HOW TO COMPLETE THIS TASK: Below this line are records; write out exactly the lines from the one containing "none -> blue brick B8:E8 level 1" through the one containing "none -> blue round brick E5 level 3", with the pictures left out.

AVAILABLE DATA:
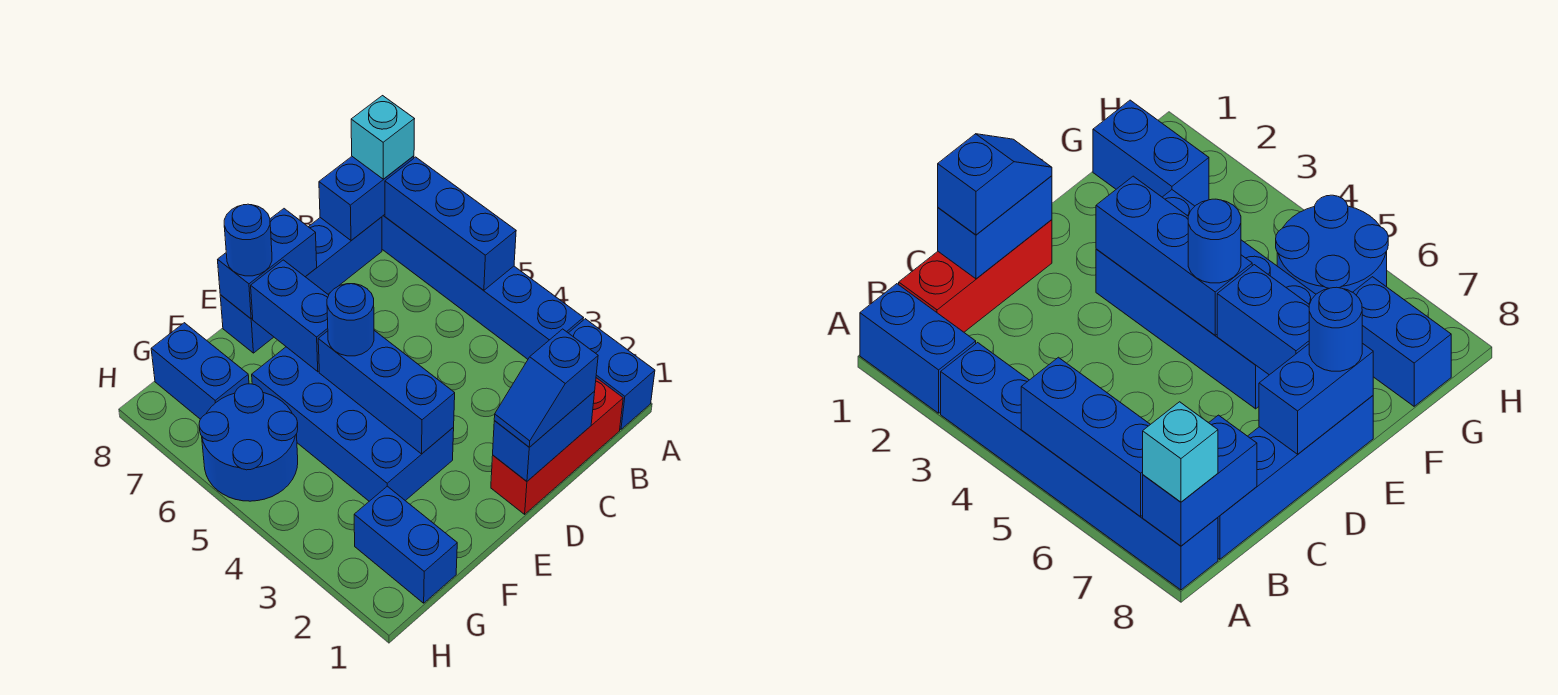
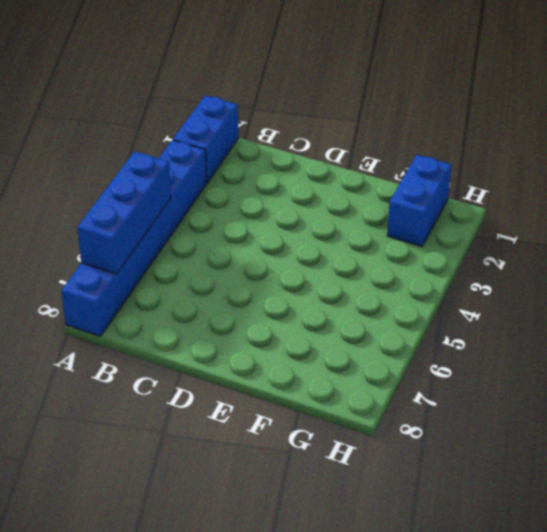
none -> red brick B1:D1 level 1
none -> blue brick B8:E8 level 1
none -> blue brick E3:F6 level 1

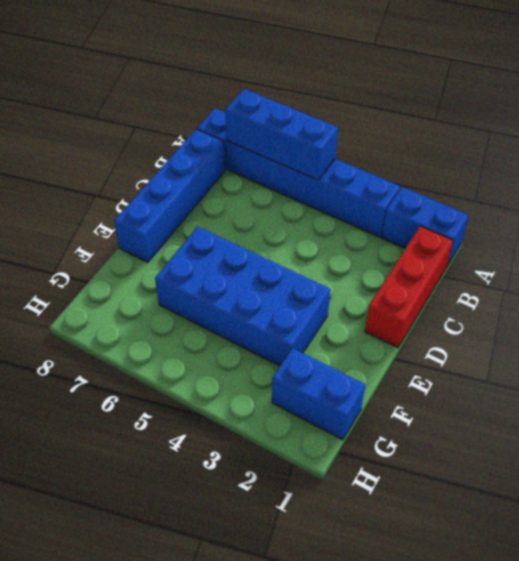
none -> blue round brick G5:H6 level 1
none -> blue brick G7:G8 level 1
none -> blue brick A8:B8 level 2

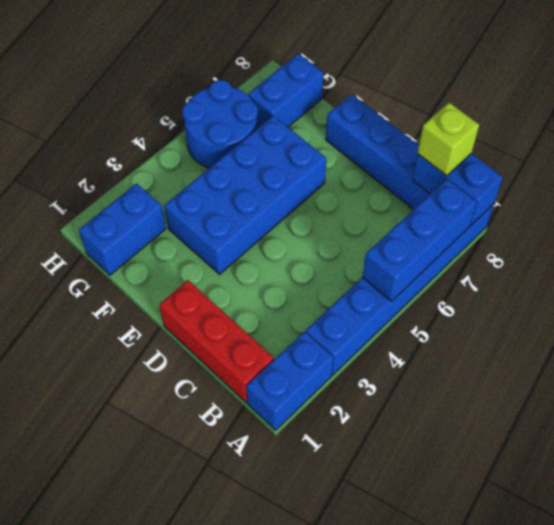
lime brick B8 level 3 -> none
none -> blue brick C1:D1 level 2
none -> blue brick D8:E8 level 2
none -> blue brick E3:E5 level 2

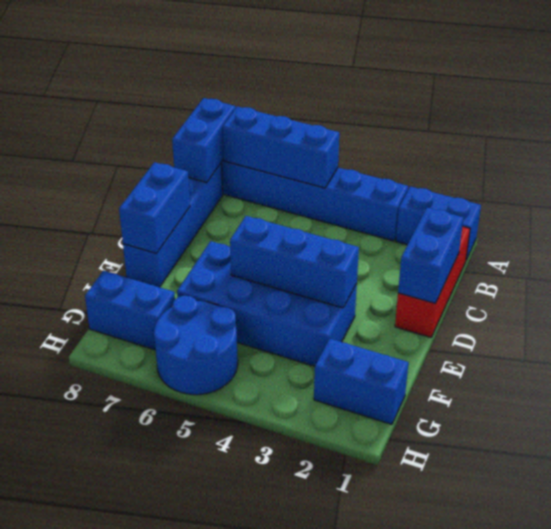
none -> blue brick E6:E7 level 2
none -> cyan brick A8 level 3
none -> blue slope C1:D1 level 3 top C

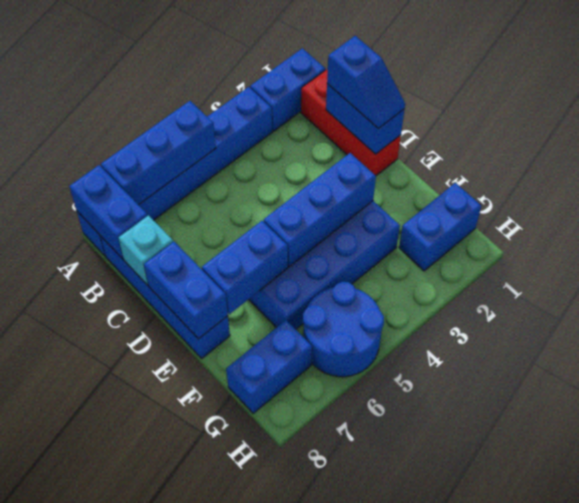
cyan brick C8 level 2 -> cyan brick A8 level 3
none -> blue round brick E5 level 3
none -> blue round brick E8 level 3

==

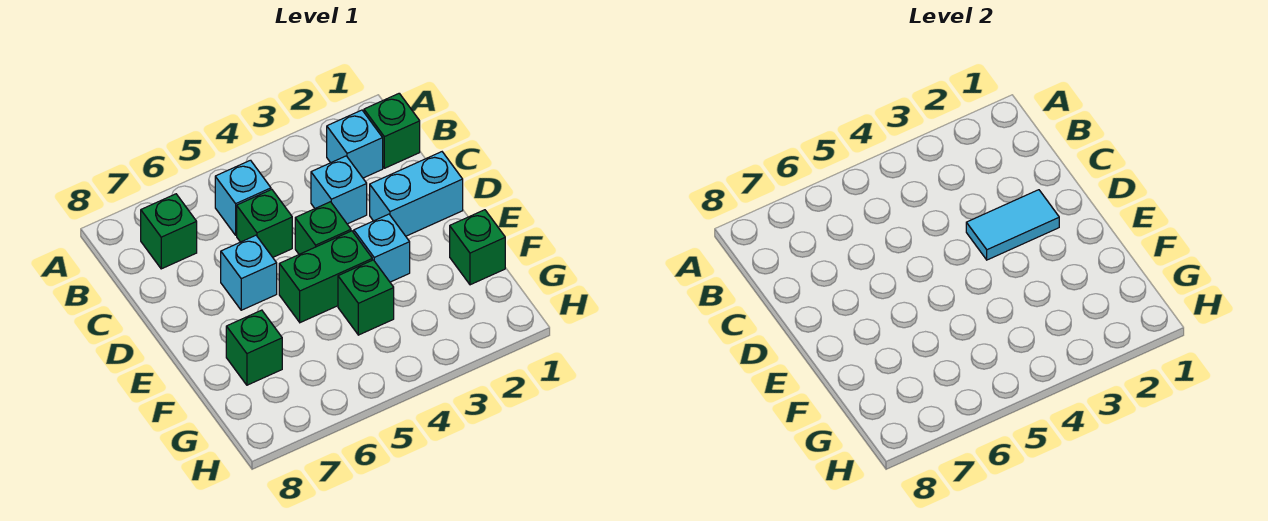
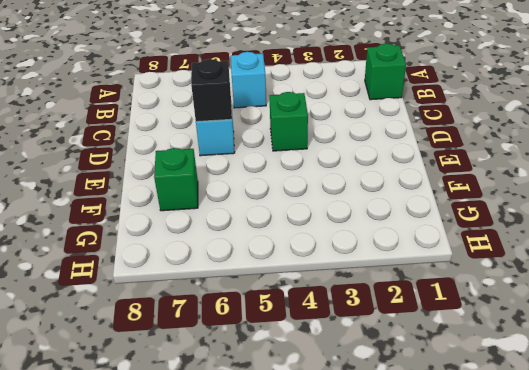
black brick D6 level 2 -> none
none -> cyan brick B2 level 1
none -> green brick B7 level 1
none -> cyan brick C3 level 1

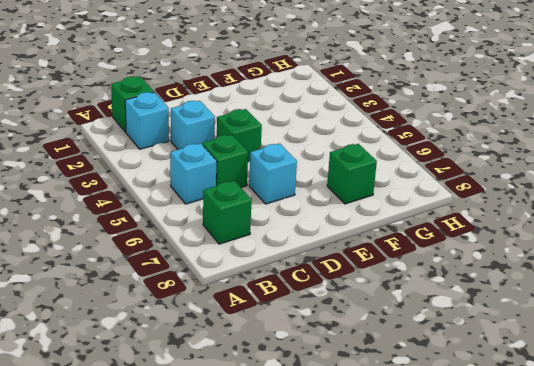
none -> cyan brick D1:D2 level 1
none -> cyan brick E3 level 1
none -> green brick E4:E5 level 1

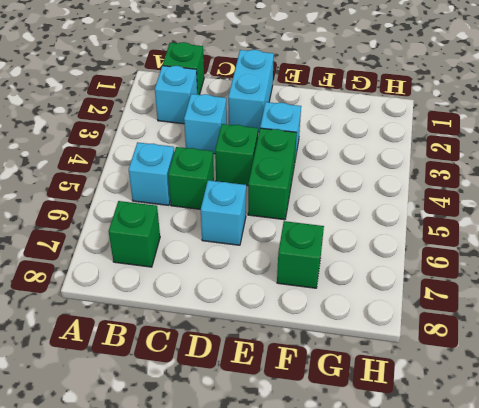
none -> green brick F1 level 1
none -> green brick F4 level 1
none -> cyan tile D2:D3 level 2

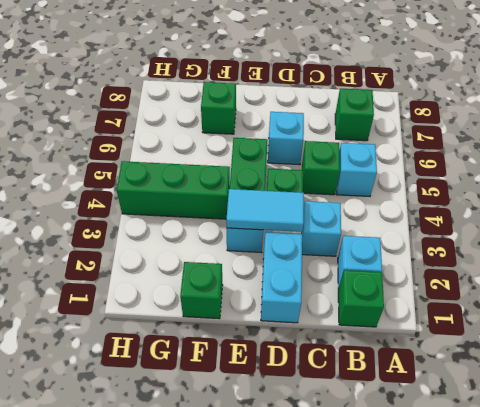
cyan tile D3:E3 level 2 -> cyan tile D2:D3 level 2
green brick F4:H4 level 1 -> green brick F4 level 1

EXERCISE RESULT:
none -> blue brick B8:E8 level 1
none -> blue brick E3:F6 level 1

none -> blue round brick G5:H6 level 1
none -> blue brick G7:G8 level 1
none -> blue brick A8:B8 level 2

lime brick B8 level 3 -> none
none -> blue brick C1:D1 level 2
none -> blue brick D8:E8 level 2
none -> blue brick E3:E5 level 2

none -> blue brick E6:E7 level 2
none -> cyan brick A8 level 3
none -> blue slope C1:D1 level 3 top C

cyan brick C8 level 2 -> cyan brick A8 level 3
none -> blue round brick E5 level 3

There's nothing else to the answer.